<<<<
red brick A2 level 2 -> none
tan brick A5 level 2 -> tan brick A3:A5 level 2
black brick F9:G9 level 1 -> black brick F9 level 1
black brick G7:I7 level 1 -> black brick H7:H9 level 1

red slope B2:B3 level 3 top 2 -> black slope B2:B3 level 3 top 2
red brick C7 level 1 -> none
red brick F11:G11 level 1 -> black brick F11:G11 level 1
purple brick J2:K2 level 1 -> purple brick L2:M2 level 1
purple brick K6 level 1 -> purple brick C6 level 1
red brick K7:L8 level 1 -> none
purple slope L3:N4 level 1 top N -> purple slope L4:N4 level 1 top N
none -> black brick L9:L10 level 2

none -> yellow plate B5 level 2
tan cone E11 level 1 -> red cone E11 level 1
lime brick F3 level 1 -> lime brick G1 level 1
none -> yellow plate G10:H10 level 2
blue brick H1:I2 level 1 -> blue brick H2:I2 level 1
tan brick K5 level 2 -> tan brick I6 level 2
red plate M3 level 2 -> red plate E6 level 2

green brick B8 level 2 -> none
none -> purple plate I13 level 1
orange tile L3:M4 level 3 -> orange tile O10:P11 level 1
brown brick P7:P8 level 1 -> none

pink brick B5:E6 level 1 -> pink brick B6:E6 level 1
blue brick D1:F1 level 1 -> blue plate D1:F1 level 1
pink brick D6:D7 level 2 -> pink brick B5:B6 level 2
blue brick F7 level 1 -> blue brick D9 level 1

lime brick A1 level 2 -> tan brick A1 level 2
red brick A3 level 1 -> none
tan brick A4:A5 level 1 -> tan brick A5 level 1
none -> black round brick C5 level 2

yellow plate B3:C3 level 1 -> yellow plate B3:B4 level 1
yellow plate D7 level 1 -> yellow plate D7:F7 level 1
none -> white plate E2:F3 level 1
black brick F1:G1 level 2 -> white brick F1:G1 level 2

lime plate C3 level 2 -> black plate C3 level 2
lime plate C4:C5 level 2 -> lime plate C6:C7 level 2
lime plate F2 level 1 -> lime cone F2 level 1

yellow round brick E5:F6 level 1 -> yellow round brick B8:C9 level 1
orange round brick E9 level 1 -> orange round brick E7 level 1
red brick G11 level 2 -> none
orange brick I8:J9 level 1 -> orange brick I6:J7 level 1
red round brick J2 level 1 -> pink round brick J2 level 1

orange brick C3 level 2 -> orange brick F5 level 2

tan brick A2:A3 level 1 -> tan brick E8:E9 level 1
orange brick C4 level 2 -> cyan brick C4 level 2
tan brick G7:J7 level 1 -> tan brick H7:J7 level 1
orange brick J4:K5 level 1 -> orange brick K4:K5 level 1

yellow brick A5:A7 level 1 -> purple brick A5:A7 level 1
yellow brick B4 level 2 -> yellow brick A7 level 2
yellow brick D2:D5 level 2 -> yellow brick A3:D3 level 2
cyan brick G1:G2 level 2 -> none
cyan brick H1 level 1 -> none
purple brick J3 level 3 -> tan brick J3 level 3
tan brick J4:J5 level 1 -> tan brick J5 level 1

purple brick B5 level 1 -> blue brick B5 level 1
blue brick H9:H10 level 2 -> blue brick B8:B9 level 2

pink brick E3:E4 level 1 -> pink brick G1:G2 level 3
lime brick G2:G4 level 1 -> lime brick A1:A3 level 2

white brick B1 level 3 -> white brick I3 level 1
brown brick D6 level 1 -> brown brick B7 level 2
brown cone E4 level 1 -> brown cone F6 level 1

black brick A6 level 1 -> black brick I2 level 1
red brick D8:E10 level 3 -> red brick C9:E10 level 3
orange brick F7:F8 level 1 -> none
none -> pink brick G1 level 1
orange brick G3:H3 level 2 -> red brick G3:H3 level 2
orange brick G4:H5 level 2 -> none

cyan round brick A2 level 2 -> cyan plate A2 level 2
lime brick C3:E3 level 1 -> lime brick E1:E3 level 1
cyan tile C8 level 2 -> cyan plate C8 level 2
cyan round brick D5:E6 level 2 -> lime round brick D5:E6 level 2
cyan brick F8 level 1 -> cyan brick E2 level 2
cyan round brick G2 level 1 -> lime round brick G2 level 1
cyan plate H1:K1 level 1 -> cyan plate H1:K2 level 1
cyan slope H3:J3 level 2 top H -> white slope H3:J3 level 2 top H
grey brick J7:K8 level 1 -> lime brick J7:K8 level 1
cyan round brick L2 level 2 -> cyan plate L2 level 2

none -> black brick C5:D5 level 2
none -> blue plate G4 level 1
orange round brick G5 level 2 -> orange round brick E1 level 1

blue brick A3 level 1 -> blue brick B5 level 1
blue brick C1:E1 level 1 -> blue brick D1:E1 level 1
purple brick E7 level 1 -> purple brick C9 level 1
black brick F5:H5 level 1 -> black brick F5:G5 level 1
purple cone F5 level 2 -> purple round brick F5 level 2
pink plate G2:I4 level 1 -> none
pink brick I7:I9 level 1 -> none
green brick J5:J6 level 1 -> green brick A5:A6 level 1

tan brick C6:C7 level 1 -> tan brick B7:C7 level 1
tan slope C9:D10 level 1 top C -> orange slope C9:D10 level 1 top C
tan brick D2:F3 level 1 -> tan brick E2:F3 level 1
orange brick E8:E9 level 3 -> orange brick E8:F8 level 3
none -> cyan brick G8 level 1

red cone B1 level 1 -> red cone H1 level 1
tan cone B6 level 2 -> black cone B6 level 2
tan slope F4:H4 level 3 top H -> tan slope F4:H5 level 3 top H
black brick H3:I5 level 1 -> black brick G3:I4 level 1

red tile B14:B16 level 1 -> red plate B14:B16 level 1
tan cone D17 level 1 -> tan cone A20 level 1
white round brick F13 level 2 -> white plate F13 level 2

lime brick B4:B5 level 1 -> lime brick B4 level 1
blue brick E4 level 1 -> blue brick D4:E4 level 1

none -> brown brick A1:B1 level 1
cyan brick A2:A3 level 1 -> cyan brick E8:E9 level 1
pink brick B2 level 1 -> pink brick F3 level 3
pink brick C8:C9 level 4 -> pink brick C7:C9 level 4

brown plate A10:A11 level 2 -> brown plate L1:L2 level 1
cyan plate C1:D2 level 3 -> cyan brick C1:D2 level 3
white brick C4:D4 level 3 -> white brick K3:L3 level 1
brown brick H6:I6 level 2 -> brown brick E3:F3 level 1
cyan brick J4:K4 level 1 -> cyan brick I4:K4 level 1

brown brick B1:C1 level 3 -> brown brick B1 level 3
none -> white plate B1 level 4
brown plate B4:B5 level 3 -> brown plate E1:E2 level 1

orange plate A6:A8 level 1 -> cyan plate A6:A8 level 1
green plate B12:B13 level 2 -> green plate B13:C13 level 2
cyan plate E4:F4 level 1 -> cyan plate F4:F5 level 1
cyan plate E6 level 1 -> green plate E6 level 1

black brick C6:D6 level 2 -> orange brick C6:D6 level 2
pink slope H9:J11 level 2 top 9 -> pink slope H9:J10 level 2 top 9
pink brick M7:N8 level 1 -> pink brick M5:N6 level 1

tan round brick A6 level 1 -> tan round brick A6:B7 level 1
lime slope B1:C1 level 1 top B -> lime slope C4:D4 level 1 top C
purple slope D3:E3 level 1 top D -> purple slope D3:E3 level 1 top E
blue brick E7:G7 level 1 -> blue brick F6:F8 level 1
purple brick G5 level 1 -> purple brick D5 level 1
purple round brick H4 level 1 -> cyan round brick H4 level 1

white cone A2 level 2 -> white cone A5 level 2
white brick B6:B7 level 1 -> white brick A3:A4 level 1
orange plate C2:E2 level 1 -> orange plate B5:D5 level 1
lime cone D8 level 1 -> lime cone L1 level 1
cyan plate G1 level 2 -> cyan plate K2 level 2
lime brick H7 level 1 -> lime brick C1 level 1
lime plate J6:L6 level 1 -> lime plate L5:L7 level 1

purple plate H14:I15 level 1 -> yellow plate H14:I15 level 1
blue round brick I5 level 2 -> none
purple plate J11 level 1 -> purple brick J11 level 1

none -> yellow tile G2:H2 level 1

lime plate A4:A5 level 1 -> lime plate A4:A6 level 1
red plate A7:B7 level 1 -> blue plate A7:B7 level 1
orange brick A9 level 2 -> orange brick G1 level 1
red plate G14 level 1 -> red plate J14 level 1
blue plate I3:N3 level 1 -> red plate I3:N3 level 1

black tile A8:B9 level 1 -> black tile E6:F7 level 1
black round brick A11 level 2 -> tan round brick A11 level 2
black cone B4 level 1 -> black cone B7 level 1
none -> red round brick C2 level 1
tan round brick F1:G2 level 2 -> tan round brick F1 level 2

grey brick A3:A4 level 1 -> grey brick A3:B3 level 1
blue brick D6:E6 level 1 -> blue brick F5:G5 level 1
>>>>
About this task: Look above for the line holding "orange brick E8:E9" and the line holding "pink brick B2". Retype both, and every line between them, word for word and nothing else.

Solution:
orange brick E8:E9 level 3 -> orange brick E8:F8 level 3
none -> cyan brick G8 level 1

red cone B1 level 1 -> red cone H1 level 1
tan cone B6 level 2 -> black cone B6 level 2
tan slope F4:H4 level 3 top H -> tan slope F4:H5 level 3 top H
black brick H3:I5 level 1 -> black brick G3:I4 level 1

red tile B14:B16 level 1 -> red plate B14:B16 level 1
tan cone D17 level 1 -> tan cone A20 level 1
white round brick F13 level 2 -> white plate F13 level 2

lime brick B4:B5 level 1 -> lime brick B4 level 1
blue brick E4 level 1 -> blue brick D4:E4 level 1

none -> brown brick A1:B1 level 1
cyan brick A2:A3 level 1 -> cyan brick E8:E9 level 1
pink brick B2 level 1 -> pink brick F3 level 3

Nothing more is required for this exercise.